DATASET CONTENT.
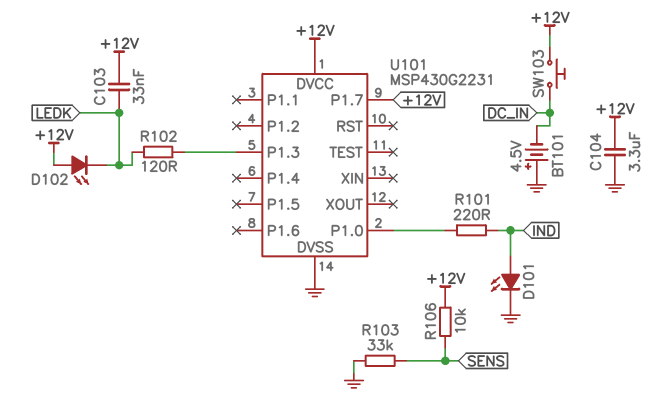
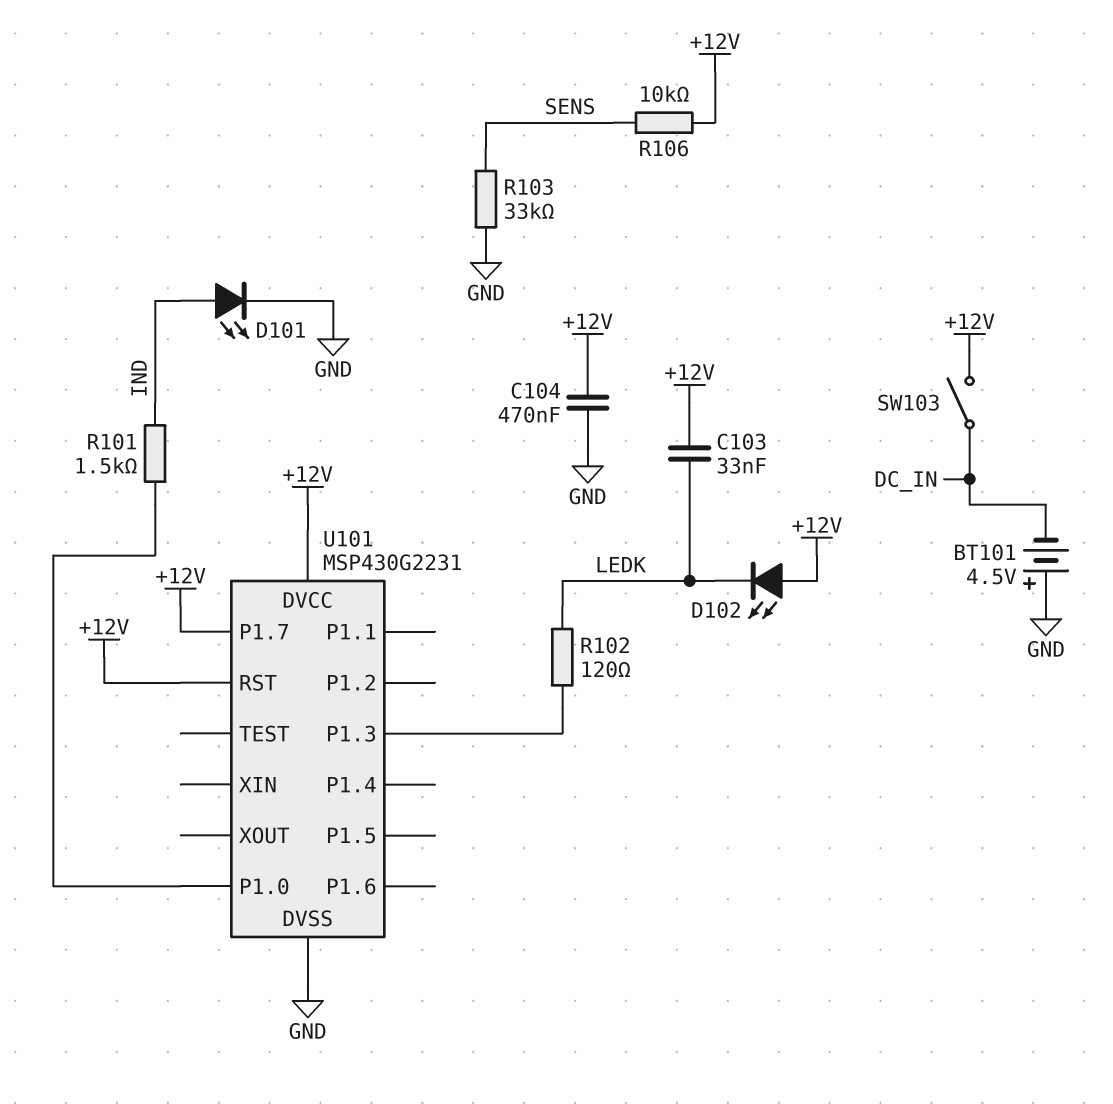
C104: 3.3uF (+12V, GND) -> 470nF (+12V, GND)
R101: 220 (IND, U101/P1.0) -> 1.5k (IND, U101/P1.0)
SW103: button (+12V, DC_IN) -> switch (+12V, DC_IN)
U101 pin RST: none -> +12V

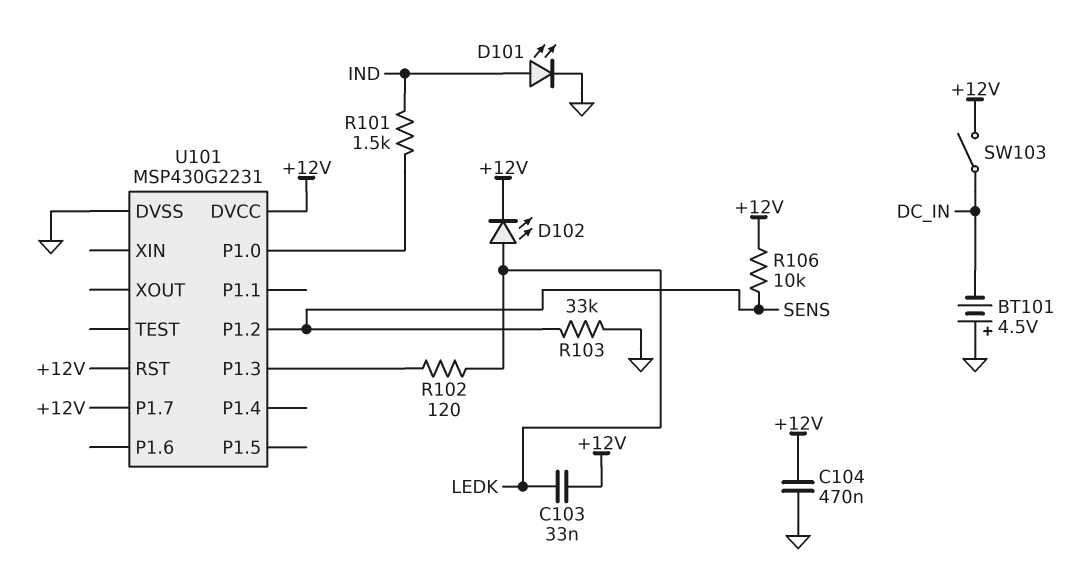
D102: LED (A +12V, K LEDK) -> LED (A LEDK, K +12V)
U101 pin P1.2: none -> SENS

EXERCISE BRIEF. With the images excluded, reproduce the data above precisely as written.

TASK SOLUTION.
C104: 3.3uF (+12V, GND) -> 470nF (+12V, GND)
R101: 220 (IND, U101/P1.0) -> 1.5k (IND, U101/P1.0)
SW103: button (+12V, DC_IN) -> switch (+12V, DC_IN)
U101 pin RST: none -> +12V

D102: LED (A +12V, K LEDK) -> LED (A LEDK, K +12V)
U101 pin P1.2: none -> SENS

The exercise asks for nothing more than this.